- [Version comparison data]
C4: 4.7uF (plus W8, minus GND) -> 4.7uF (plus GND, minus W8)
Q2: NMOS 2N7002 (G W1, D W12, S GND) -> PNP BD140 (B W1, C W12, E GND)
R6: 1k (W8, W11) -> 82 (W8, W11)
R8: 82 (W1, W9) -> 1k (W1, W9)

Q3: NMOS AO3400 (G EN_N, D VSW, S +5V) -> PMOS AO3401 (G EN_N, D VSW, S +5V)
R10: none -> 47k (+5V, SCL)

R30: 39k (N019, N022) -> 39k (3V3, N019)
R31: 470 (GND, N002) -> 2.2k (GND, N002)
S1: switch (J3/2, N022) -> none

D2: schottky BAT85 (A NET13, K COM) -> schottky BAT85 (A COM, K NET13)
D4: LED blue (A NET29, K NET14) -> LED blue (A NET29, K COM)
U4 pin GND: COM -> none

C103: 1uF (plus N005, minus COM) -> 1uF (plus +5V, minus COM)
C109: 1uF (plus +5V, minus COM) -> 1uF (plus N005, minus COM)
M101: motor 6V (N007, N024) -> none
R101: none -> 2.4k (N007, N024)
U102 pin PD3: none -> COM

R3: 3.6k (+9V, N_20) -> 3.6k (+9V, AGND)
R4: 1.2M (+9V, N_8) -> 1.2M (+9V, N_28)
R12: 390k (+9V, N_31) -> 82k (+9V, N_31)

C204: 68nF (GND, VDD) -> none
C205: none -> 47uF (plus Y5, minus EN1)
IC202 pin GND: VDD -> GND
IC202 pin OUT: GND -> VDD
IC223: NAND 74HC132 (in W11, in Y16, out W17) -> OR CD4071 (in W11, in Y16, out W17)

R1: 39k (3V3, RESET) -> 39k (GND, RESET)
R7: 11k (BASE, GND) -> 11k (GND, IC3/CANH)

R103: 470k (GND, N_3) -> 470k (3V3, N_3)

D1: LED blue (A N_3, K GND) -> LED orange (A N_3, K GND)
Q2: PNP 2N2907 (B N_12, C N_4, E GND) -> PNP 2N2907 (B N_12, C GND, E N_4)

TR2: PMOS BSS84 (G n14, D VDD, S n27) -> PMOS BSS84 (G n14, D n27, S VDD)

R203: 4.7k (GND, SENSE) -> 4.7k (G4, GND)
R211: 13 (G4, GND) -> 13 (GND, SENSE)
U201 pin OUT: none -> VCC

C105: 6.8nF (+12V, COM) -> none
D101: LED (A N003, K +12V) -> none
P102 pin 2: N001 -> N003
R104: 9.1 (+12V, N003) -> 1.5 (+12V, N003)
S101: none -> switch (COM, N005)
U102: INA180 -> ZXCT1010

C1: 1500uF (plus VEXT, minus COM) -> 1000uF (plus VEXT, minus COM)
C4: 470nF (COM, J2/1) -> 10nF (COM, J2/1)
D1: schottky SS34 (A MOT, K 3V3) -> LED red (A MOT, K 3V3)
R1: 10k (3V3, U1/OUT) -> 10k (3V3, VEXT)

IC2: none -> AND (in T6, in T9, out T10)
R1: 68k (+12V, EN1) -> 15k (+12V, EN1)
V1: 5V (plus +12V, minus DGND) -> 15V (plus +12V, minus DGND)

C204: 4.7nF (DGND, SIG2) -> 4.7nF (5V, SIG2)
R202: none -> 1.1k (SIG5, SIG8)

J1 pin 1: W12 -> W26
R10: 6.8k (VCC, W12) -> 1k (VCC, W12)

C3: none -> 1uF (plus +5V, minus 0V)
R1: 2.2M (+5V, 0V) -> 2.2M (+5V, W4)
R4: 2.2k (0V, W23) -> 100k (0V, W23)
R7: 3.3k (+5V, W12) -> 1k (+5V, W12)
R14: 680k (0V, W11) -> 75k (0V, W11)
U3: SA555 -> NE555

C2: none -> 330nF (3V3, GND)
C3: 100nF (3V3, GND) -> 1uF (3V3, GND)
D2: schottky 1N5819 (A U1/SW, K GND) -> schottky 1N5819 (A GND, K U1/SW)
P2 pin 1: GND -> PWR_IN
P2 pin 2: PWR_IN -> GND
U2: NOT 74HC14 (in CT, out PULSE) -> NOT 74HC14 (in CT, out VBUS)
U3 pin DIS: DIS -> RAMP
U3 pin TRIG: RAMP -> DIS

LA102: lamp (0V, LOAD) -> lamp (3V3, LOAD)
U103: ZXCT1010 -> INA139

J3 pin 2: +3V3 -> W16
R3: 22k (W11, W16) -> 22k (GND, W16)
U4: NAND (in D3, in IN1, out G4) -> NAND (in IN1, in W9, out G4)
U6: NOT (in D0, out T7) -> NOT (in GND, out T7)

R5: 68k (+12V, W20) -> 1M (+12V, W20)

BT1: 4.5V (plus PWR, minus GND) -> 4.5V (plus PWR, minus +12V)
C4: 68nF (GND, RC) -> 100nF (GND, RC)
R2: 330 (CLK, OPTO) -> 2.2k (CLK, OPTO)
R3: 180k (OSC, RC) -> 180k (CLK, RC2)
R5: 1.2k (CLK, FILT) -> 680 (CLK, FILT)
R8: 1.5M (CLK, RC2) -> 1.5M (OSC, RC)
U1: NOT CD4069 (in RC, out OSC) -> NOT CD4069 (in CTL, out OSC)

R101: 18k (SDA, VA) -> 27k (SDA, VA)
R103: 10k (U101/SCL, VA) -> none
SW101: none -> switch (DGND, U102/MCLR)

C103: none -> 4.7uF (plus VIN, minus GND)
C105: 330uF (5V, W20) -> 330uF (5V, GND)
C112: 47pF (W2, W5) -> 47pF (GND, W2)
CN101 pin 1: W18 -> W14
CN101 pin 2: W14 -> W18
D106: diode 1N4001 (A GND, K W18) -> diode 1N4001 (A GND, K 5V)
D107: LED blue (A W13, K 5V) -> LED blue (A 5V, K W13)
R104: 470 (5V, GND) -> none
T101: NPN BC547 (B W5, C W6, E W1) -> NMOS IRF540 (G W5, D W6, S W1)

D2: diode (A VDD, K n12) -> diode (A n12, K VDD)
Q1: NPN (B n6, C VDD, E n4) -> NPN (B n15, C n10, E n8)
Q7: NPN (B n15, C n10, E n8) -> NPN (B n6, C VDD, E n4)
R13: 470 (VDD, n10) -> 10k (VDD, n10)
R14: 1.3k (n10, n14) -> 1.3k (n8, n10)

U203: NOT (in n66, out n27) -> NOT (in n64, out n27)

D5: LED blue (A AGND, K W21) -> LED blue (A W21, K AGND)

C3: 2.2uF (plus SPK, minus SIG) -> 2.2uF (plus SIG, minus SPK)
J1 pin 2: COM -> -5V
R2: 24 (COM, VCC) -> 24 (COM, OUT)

- [Problem description] Would you output every entry exactly as it was written?

- [Your solution]
C4: 4.7uF (plus W8, minus GND) -> 4.7uF (plus GND, minus W8)
Q2: NMOS 2N7002 (G W1, D W12, S GND) -> PNP BD140 (B W1, C W12, E GND)
R6: 1k (W8, W11) -> 82 (W8, W11)
R8: 82 (W1, W9) -> 1k (W1, W9)

Q3: NMOS AO3400 (G EN_N, D VSW, S +5V) -> PMOS AO3401 (G EN_N, D VSW, S +5V)
R10: none -> 47k (+5V, SCL)

R30: 39k (N019, N022) -> 39k (3V3, N019)
R31: 470 (GND, N002) -> 2.2k (GND, N002)
S1: switch (J3/2, N022) -> none

D2: schottky BAT85 (A NET13, K COM) -> schottky BAT85 (A COM, K NET13)
D4: LED blue (A NET29, K NET14) -> LED blue (A NET29, K COM)
U4 pin GND: COM -> none

C103: 1uF (plus N005, minus COM) -> 1uF (plus +5V, minus COM)
C109: 1uF (plus +5V, minus COM) -> 1uF (plus N005, minus COM)
M101: motor 6V (N007, N024) -> none
R101: none -> 2.4k (N007, N024)
U102 pin PD3: none -> COM

R3: 3.6k (+9V, N_20) -> 3.6k (+9V, AGND)
R4: 1.2M (+9V, N_8) -> 1.2M (+9V, N_28)
R12: 390k (+9V, N_31) -> 82k (+9V, N_31)

C204: 68nF (GND, VDD) -> none
C205: none -> 47uF (plus Y5, minus EN1)
IC202 pin GND: VDD -> GND
IC202 pin OUT: GND -> VDD
IC223: NAND 74HC132 (in W11, in Y16, out W17) -> OR CD4071 (in W11, in Y16, out W17)

R1: 39k (3V3, RESET) -> 39k (GND, RESET)
R7: 11k (BASE, GND) -> 11k (GND, IC3/CANH)

R103: 470k (GND, N_3) -> 470k (3V3, N_3)

D1: LED blue (A N_3, K GND) -> LED orange (A N_3, K GND)
Q2: PNP 2N2907 (B N_12, C N_4, E GND) -> PNP 2N2907 (B N_12, C GND, E N_4)

TR2: PMOS BSS84 (G n14, D VDD, S n27) -> PMOS BSS84 (G n14, D n27, S VDD)

R203: 4.7k (GND, SENSE) -> 4.7k (G4, GND)
R211: 13 (G4, GND) -> 13 (GND, SENSE)
U201 pin OUT: none -> VCC

C105: 6.8nF (+12V, COM) -> none
D101: LED (A N003, K +12V) -> none
P102 pin 2: N001 -> N003
R104: 9.1 (+12V, N003) -> 1.5 (+12V, N003)
S101: none -> switch (COM, N005)
U102: INA180 -> ZXCT1010

C1: 1500uF (plus VEXT, minus COM) -> 1000uF (plus VEXT, minus COM)
C4: 470nF (COM, J2/1) -> 10nF (COM, J2/1)
D1: schottky SS34 (A MOT, K 3V3) -> LED red (A MOT, K 3V3)
R1: 10k (3V3, U1/OUT) -> 10k (3V3, VEXT)

IC2: none -> AND (in T6, in T9, out T10)
R1: 68k (+12V, EN1) -> 15k (+12V, EN1)
V1: 5V (plus +12V, minus DGND) -> 15V (plus +12V, minus DGND)

C204: 4.7nF (DGND, SIG2) -> 4.7nF (5V, SIG2)
R202: none -> 1.1k (SIG5, SIG8)

J1 pin 1: W12 -> W26
R10: 6.8k (VCC, W12) -> 1k (VCC, W12)

C3: none -> 1uF (plus +5V, minus 0V)
R1: 2.2M (+5V, 0V) -> 2.2M (+5V, W4)
R4: 2.2k (0V, W23) -> 100k (0V, W23)
R7: 3.3k (+5V, W12) -> 1k (+5V, W12)
R14: 680k (0V, W11) -> 75k (0V, W11)
U3: SA555 -> NE555

C2: none -> 330nF (3V3, GND)
C3: 100nF (3V3, GND) -> 1uF (3V3, GND)
D2: schottky 1N5819 (A U1/SW, K GND) -> schottky 1N5819 (A GND, K U1/SW)
P2 pin 1: GND -> PWR_IN
P2 pin 2: PWR_IN -> GND
U2: NOT 74HC14 (in CT, out PULSE) -> NOT 74HC14 (in CT, out VBUS)
U3 pin DIS: DIS -> RAMP
U3 pin TRIG: RAMP -> DIS

LA102: lamp (0V, LOAD) -> lamp (3V3, LOAD)
U103: ZXCT1010 -> INA139

J3 pin 2: +3V3 -> W16
R3: 22k (W11, W16) -> 22k (GND, W16)
U4: NAND (in D3, in IN1, out G4) -> NAND (in IN1, in W9, out G4)
U6: NOT (in D0, out T7) -> NOT (in GND, out T7)

R5: 68k (+12V, W20) -> 1M (+12V, W20)

BT1: 4.5V (plus PWR, minus GND) -> 4.5V (plus PWR, minus +12V)
C4: 68nF (GND, RC) -> 100nF (GND, RC)
R2: 330 (CLK, OPTO) -> 2.2k (CLK, OPTO)
R3: 180k (OSC, RC) -> 180k (CLK, RC2)
R5: 1.2k (CLK, FILT) -> 680 (CLK, FILT)
R8: 1.5M (CLK, RC2) -> 1.5M (OSC, RC)
U1: NOT CD4069 (in RC, out OSC) -> NOT CD4069 (in CTL, out OSC)

R101: 18k (SDA, VA) -> 27k (SDA, VA)
R103: 10k (U101/SCL, VA) -> none
SW101: none -> switch (DGND, U102/MCLR)

C103: none -> 4.7uF (plus VIN, minus GND)
C105: 330uF (5V, W20) -> 330uF (5V, GND)
C112: 47pF (W2, W5) -> 47pF (GND, W2)
CN101 pin 1: W18 -> W14
CN101 pin 2: W14 -> W18
D106: diode 1N4001 (A GND, K W18) -> diode 1N4001 (A GND, K 5V)
D107: LED blue (A W13, K 5V) -> LED blue (A 5V, K W13)
R104: 470 (5V, GND) -> none
T101: NPN BC547 (B W5, C W6, E W1) -> NMOS IRF540 (G W5, D W6, S W1)

D2: diode (A VDD, K n12) -> diode (A n12, K VDD)
Q1: NPN (B n6, C VDD, E n4) -> NPN (B n15, C n10, E n8)
Q7: NPN (B n15, C n10, E n8) -> NPN (B n6, C VDD, E n4)
R13: 470 (VDD, n10) -> 10k (VDD, n10)
R14: 1.3k (n10, n14) -> 1.3k (n8, n10)

U203: NOT (in n66, out n27) -> NOT (in n64, out n27)

D5: LED blue (A AGND, K W21) -> LED blue (A W21, K AGND)

C3: 2.2uF (plus SPK, minus SIG) -> 2.2uF (plus SIG, minus SPK)
J1 pin 2: COM -> -5V
R2: 24 (COM, VCC) -> 24 (COM, OUT)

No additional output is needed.